_Raw data:_
========================

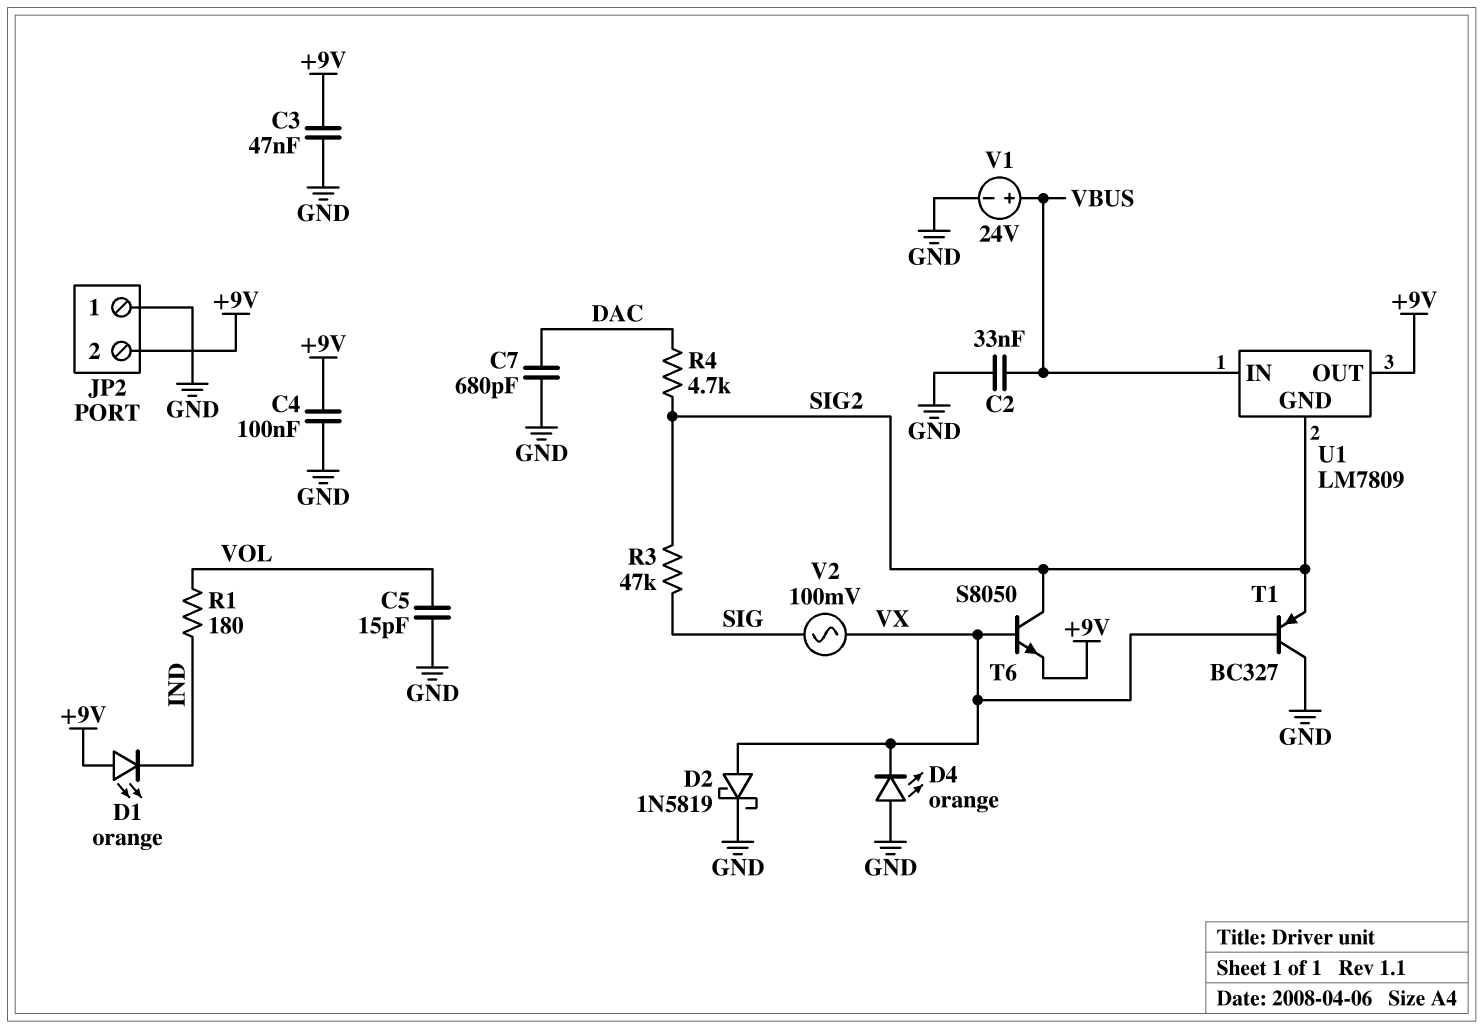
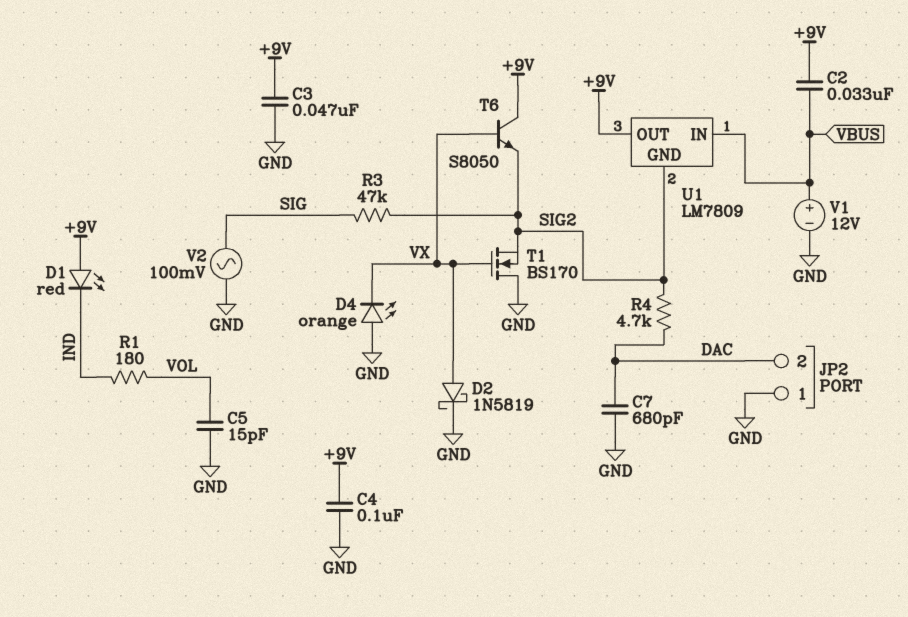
C2: 33nF (GND, VBUS) -> 33nF (+9V, VBUS)
D1: LED orange (A +9V, K IND) -> LED red (A +9V, K IND)
JP2 pin 2: +9V -> DAC
T1: PNP BC327 (B VX, C GND, E SIG2) -> NMOS BS170 (G VX, D GND, S SIG2)
T6: NPN S8050 (B VX, C SIG2, E +9V) -> NPN S8050 (B VX, C +9V, E SIG2)
V1: 24V (plus VBUS, minus GND) -> 12V (plus VBUS, minus GND)
V2: AC 100mV (SIG, VX) -> AC 100mV (GND, SIG)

========================

_Exercise instructions:_
Output the entries above exactly as given, but strip out the pictures.

_Exercise result:_
C2: 33nF (GND, VBUS) -> 33nF (+9V, VBUS)
D1: LED orange (A +9V, K IND) -> LED red (A +9V, K IND)
JP2 pin 2: +9V -> DAC
T1: PNP BC327 (B VX, C GND, E SIG2) -> NMOS BS170 (G VX, D GND, S SIG2)
T6: NPN S8050 (B VX, C SIG2, E +9V) -> NPN S8050 (B VX, C +9V, E SIG2)
V1: 24V (plus VBUS, minus GND) -> 12V (plus VBUS, minus GND)
V2: AC 100mV (SIG, VX) -> AC 100mV (GND, SIG)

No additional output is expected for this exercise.